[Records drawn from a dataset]
※ ※ ※

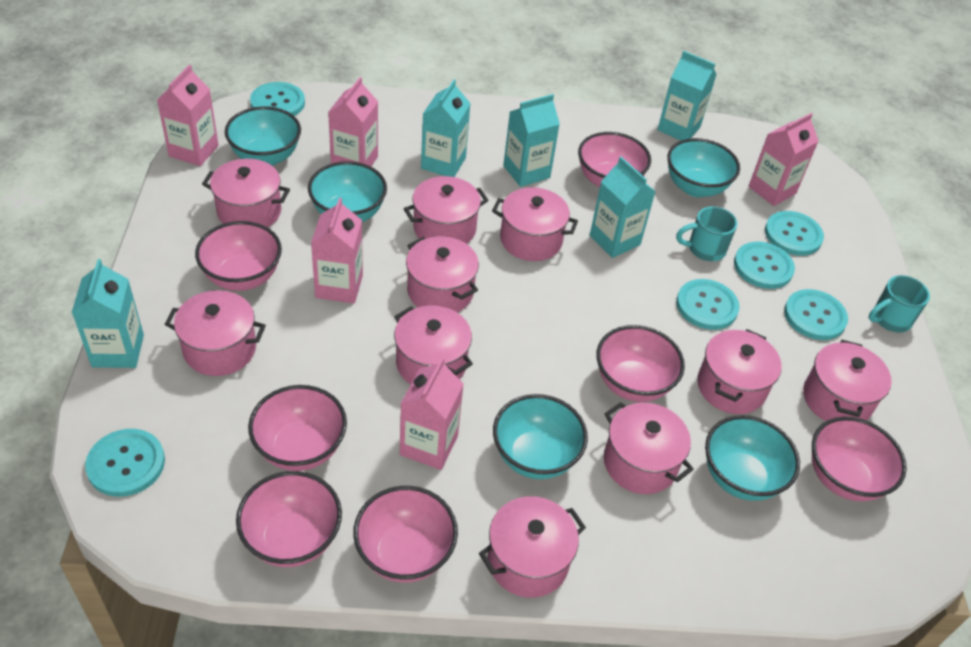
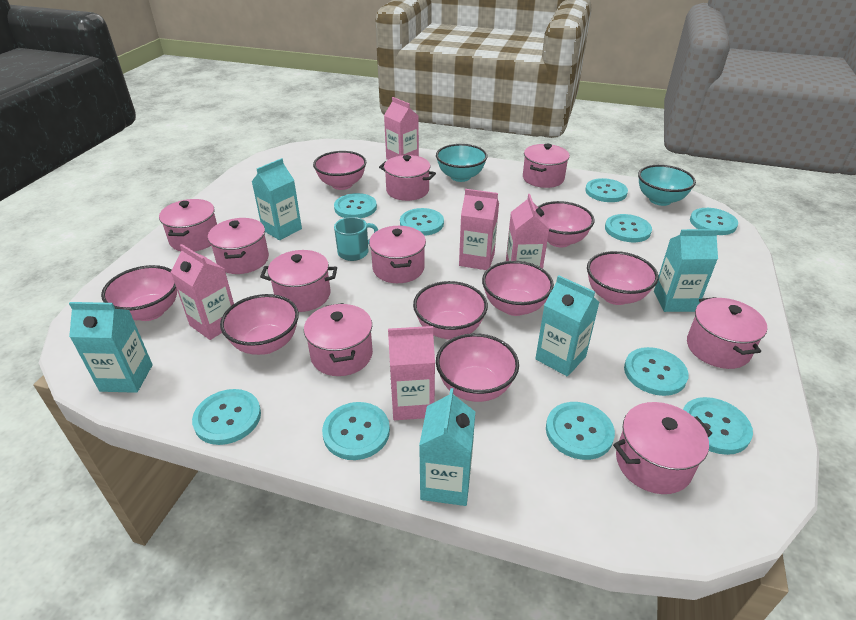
pink bowl: 7 -> 8
pink pot: 10 -> 9
turquoise bowl: 5 -> 2
turquoise button: 6 -> 10
turquoise mug: 2 -> 1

※ ※ ※

▸ ABOUT THIS EXERCISE:
Exactly as written, copy the lines from the one containing "pink pot: 10 -> 9" to the end of the entries, both ends included.

▸ ANSWER:
pink pot: 10 -> 9
turquoise bowl: 5 -> 2
turquoise button: 6 -> 10
turquoise mug: 2 -> 1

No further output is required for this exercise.